**TRY IT**
A single number is expected: the count of lines in the records below that contain "green".

**SUPPLIED RECORDS**
=-=-=-=-=

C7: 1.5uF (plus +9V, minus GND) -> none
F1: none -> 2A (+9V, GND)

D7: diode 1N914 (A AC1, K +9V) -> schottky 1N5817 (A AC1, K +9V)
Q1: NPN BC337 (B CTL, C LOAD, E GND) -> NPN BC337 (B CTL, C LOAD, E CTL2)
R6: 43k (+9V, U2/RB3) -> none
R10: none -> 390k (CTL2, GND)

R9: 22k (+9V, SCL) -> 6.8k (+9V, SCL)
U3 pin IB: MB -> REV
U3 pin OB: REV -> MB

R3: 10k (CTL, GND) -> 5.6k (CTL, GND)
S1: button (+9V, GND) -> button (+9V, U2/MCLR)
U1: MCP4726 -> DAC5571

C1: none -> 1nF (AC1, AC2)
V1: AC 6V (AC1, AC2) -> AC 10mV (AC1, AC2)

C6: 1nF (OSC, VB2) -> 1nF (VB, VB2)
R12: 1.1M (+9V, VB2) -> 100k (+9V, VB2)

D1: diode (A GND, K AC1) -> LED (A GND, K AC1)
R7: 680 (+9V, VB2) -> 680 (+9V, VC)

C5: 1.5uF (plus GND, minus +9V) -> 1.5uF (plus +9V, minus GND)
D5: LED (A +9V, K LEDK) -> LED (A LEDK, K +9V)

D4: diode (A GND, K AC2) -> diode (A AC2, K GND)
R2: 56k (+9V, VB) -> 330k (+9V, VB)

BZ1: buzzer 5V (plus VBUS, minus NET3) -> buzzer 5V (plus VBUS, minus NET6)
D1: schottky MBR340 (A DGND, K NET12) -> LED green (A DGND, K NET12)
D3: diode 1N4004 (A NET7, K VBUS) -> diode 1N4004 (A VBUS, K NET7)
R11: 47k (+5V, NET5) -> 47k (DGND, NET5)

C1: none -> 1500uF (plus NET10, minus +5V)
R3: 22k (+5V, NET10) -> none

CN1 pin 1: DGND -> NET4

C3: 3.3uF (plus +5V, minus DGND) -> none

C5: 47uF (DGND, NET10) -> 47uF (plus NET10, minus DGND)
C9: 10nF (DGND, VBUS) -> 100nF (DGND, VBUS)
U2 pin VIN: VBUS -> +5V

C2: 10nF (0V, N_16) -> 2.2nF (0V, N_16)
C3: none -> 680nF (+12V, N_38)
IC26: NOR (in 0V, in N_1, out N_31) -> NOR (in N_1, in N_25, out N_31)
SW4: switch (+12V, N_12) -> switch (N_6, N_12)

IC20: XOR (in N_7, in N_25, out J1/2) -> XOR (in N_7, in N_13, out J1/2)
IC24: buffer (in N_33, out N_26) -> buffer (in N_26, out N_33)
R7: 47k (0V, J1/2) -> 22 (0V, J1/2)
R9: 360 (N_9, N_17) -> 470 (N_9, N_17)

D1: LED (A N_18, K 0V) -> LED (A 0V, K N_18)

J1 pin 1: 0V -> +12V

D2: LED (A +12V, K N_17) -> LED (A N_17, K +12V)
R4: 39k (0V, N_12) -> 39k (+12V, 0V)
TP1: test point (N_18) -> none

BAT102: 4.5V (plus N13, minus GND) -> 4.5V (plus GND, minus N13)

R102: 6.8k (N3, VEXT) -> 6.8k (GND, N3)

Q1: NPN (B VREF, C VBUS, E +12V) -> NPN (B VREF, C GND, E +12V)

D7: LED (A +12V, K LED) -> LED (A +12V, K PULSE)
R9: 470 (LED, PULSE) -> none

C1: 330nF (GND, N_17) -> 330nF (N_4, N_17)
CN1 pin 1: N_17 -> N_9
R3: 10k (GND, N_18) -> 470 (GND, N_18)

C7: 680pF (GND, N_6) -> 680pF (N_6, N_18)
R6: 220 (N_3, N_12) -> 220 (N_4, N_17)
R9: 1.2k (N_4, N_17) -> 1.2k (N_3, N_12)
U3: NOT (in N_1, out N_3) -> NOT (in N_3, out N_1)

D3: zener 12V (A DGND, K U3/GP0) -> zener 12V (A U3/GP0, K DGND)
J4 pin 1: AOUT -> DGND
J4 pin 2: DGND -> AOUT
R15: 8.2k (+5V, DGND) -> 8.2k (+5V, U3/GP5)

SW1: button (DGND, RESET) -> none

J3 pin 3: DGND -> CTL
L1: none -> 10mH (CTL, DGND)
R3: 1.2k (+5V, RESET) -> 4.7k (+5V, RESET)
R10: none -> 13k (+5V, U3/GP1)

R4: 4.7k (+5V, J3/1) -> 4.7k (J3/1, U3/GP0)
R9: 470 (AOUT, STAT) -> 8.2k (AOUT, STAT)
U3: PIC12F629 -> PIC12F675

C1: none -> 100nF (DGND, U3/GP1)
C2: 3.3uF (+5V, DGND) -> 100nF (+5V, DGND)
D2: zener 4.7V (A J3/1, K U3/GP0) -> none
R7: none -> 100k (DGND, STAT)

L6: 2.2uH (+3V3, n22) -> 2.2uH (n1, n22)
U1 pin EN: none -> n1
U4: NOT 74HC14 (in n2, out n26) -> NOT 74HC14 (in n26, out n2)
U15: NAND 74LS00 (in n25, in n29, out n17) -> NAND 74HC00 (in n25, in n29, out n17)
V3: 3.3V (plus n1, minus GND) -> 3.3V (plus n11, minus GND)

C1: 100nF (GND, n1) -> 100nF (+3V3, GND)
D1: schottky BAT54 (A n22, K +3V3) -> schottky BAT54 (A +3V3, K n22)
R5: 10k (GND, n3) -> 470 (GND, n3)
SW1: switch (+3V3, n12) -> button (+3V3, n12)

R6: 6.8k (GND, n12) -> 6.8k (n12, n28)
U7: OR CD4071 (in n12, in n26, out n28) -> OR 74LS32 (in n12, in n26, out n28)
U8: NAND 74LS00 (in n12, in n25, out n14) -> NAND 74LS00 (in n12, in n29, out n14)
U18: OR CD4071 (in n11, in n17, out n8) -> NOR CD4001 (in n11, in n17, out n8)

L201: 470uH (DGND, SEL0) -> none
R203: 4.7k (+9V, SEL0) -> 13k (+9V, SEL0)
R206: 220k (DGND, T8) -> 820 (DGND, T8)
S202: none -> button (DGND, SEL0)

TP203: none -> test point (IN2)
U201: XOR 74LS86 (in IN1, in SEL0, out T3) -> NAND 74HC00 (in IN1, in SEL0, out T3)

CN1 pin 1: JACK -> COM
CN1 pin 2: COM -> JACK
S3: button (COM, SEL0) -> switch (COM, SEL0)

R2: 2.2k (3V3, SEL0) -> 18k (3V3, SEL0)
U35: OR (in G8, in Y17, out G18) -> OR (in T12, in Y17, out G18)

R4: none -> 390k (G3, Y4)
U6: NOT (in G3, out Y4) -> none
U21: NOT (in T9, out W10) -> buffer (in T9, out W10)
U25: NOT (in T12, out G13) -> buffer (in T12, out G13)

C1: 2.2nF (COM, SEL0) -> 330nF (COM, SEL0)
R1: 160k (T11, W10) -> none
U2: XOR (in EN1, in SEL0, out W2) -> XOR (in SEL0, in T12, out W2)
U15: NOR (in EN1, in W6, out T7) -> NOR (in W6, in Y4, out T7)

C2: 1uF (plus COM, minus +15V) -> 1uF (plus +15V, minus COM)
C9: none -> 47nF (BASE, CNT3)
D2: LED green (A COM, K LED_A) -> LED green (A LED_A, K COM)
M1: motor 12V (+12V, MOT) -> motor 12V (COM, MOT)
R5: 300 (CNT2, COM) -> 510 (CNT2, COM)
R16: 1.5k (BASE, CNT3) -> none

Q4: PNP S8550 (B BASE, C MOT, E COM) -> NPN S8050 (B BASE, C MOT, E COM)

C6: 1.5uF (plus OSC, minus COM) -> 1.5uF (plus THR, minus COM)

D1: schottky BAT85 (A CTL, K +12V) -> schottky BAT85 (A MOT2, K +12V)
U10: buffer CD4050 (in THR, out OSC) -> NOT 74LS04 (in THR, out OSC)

=-=-=-=-=

**RESULT OF THE TASK**
2